### Stored data
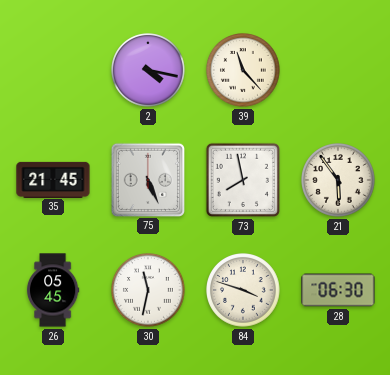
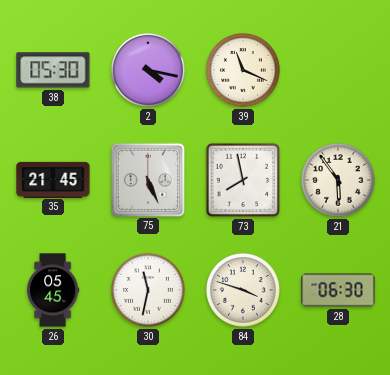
38: none -> 05:30
39: 11:23 -> 11:19
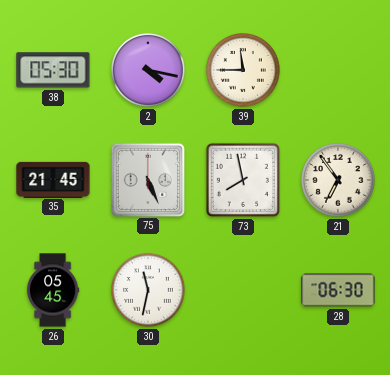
39: 11:19 -> 11:45
21: 5:54 -> 6:54
84: 3:48 -> none
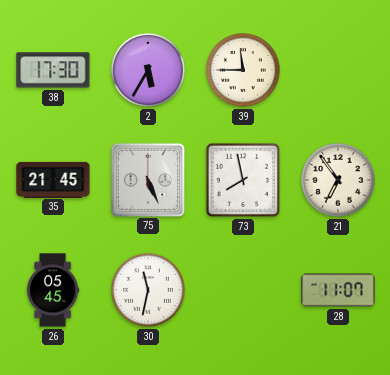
38: 05:30 -> 17:30
2: 4:17 -> 5:35
28: 06:30 -> 11:07
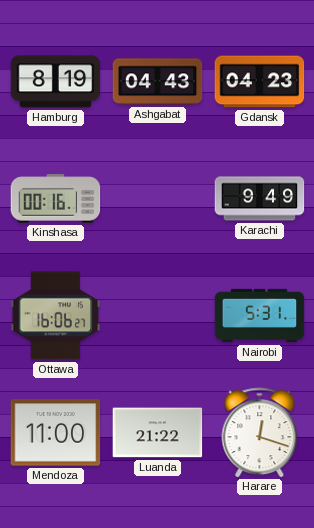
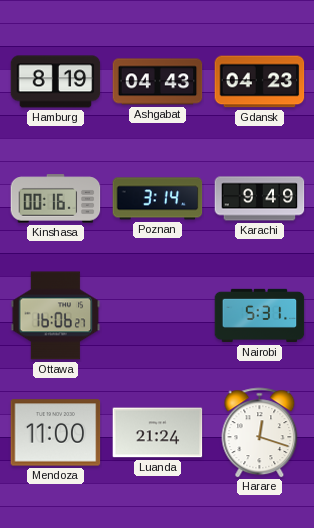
Poznan: none -> 3:14
Luanda: 21:22 -> 21:24
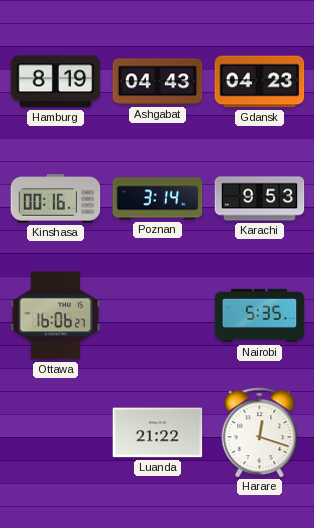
Karachi: 9:49 -> 9:53
Nairobi: 5:31 -> 5:35
Mendoza: 11:00 -> none
Luanda: 21:24 -> 21:22
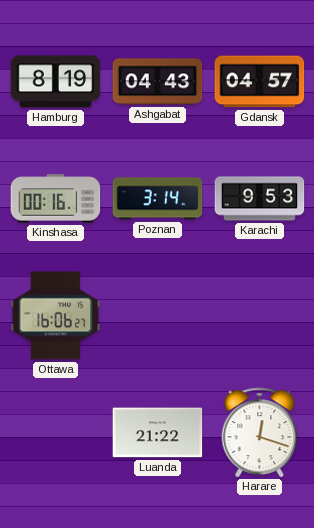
Gdansk: 04:23 -> 04:57
Nairobi: 5:35 -> none
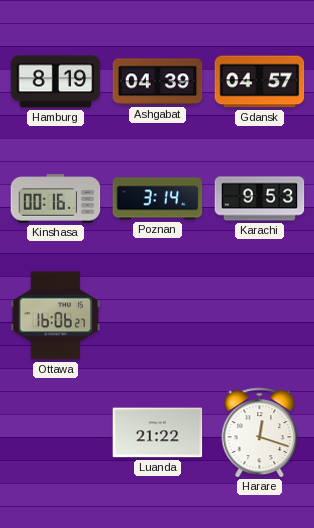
Ashgabat: 04:43 -> 04:39
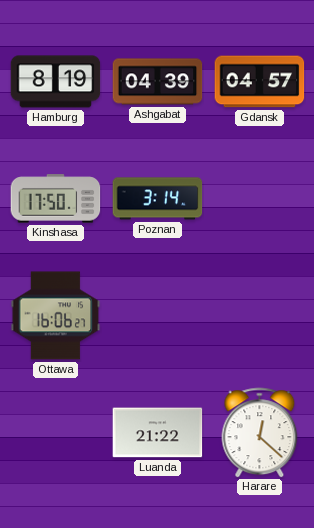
Kinshasa: 00:16 -> 17:50
Karachi: 9:53 -> none
Harare: 12:18 -> 12:22
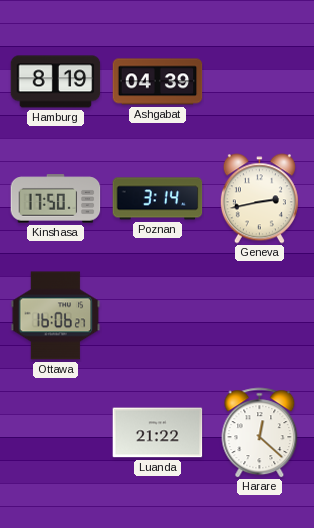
Gdansk: 04:57 -> none
Geneva: none -> 2:43
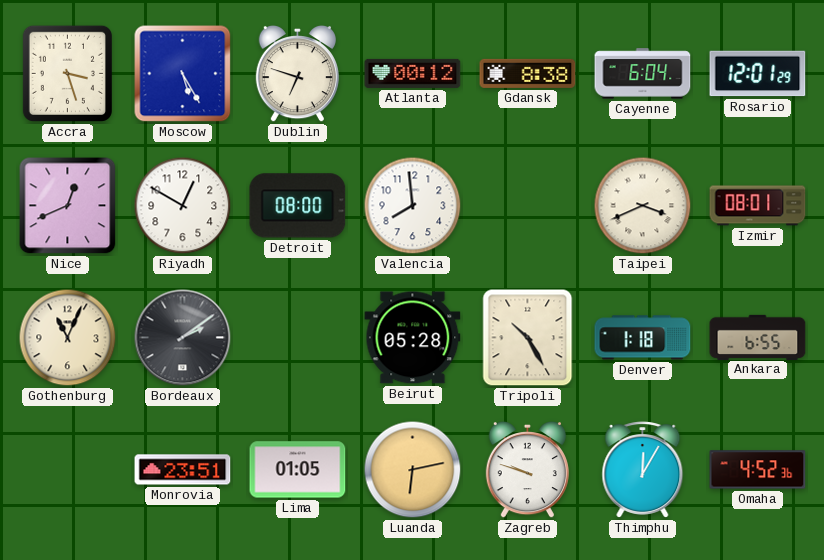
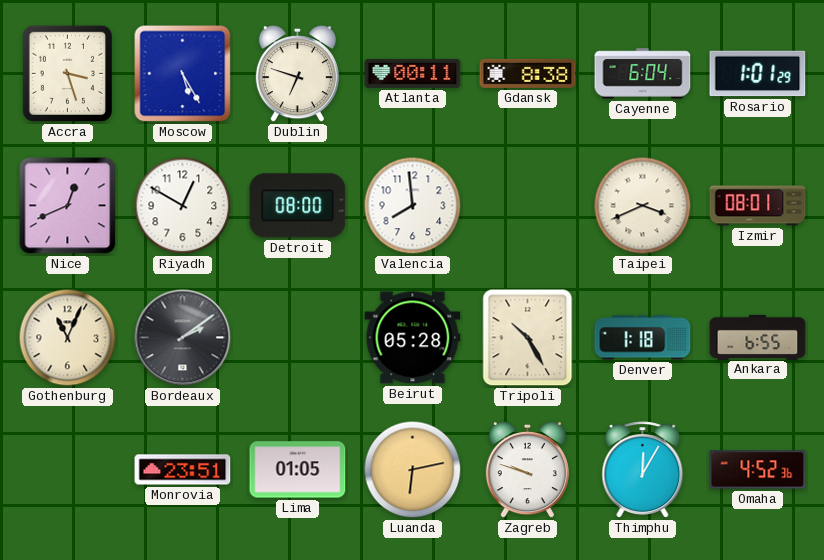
Atlanta: 00:12 -> 00:11
Rosario: 12:01 -> 1:01
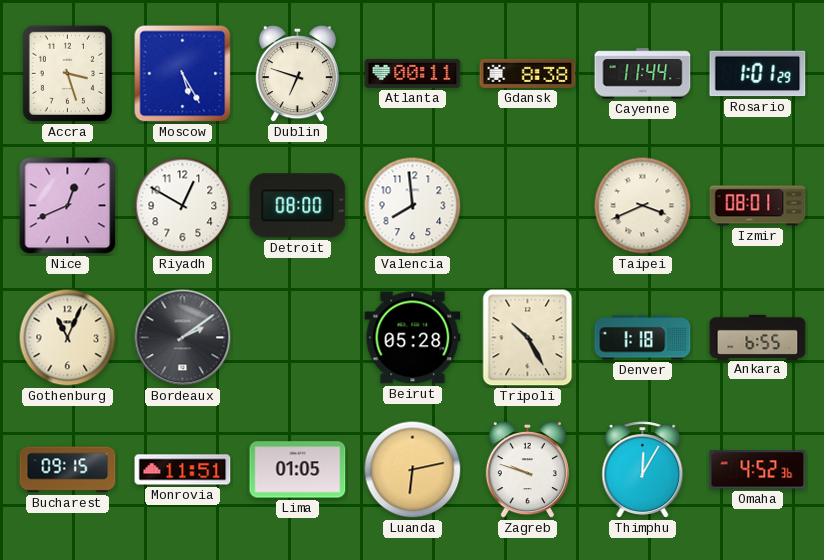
Cayenne: 6:04 -> 11:44
Bucharest: none -> 09:15
Monrovia: 23:51 -> 11:51
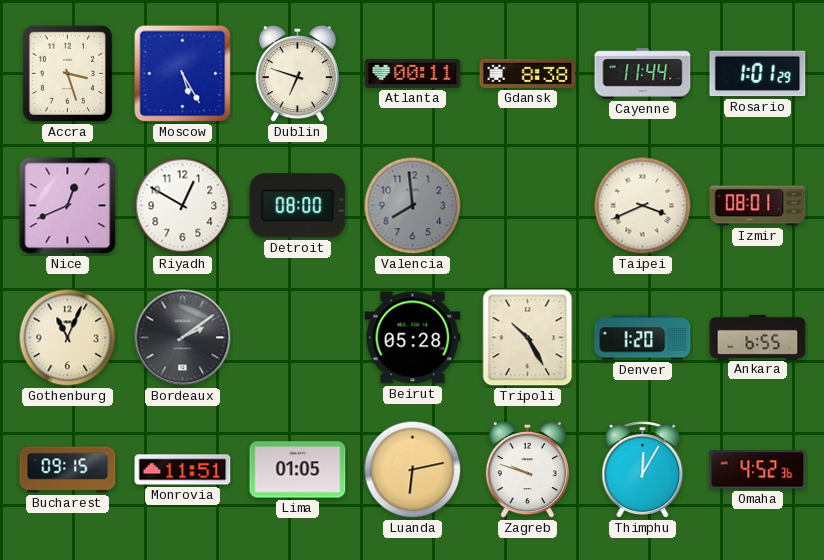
Valencia dial: white -> grey
Denver: 1:18 -> 1:20
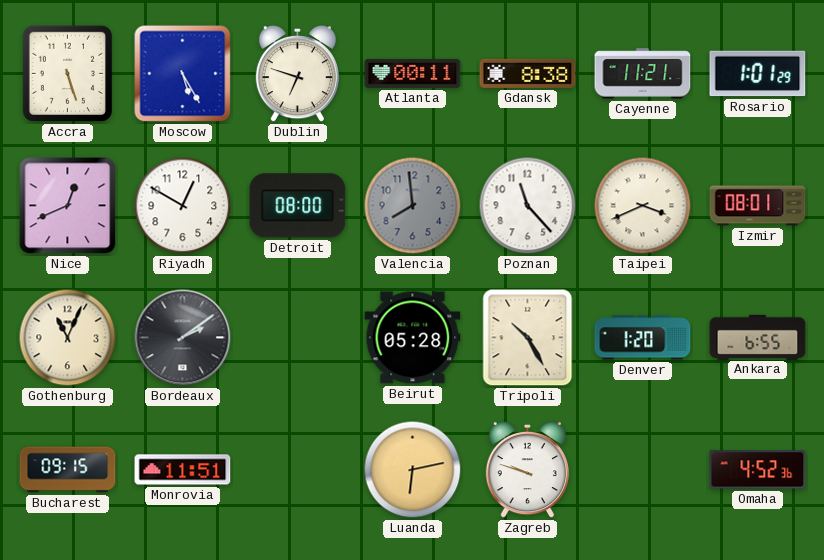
Accra: 3:27 -> 5:27
Cayenne: 11:44 -> 11:21
Poznan: none -> 11:23
Lima: 01:05 -> none
Thimphu: 12:05 -> none
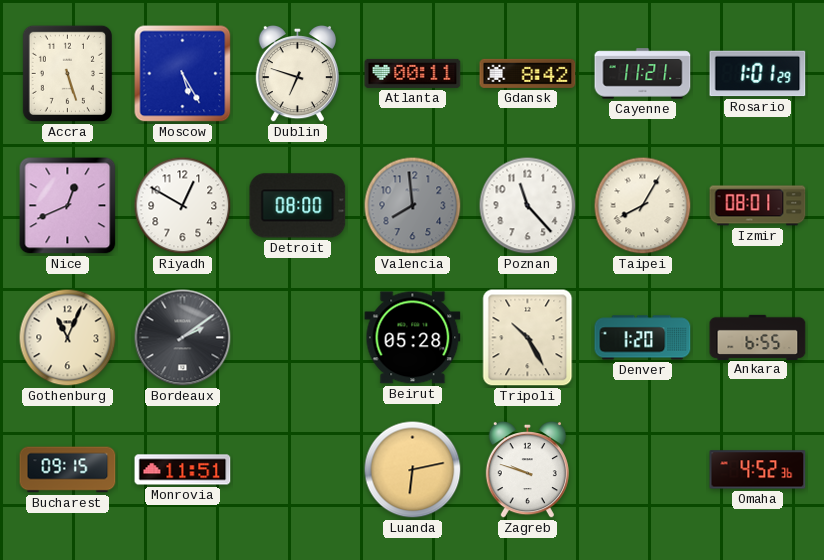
Gdansk: 8:38 -> 8:42
Taipei: 3:41 -> 8:05
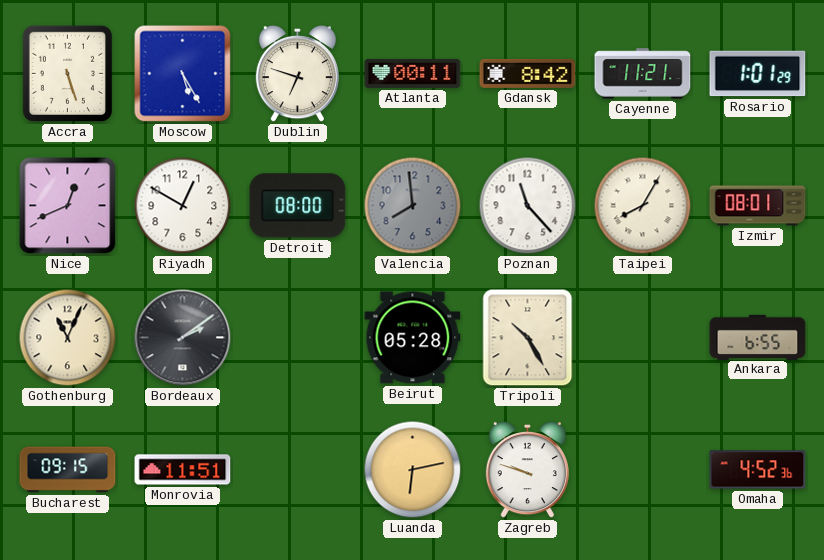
######
(What is being asked) Copy every line from the entries above word for word, leaving the pictures out.

(Exercise solution)
38: none -> 05:30
39: 11:23 -> 11:19
39: 11:19 -> 11:45
21: 5:54 -> 6:54
84: 3:48 -> none
38: 05:30 -> 17:30
2: 4:17 -> 5:35
28: 06:30 -> 11:07
Poznan: none -> 3:14
Luanda: 21:22 -> 21:24
Karachi: 9:49 -> 9:53
Nairobi: 5:31 -> 5:35
Mendoza: 11:00 -> none
Luanda: 21:24 -> 21:22
Gdansk: 04:23 -> 04:57
Nairobi: 5:35 -> none
Ashgabat: 04:43 -> 04:39
Kinshasa: 00:16 -> 17:50
Karachi: 9:53 -> none
Harare: 12:18 -> 12:22
Gdansk: 04:57 -> none
Geneva: none -> 2:43
Atlanta: 00:12 -> 00:11
Rosario: 12:01 -> 1:01
Cayenne: 6:04 -> 11:44
Bucharest: none -> 09:15
Monrovia: 23:51 -> 11:51
Valencia dial: white -> grey
Denver: 1:18 -> 1:20
Accra: 3:27 -> 5:27
Cayenne: 11:44 -> 11:21
Poznan: none -> 11:23
Lima: 01:05 -> none
Thimphu: 12:05 -> none
Gdansk: 8:38 -> 8:42
Taipei: 3:41 -> 8:05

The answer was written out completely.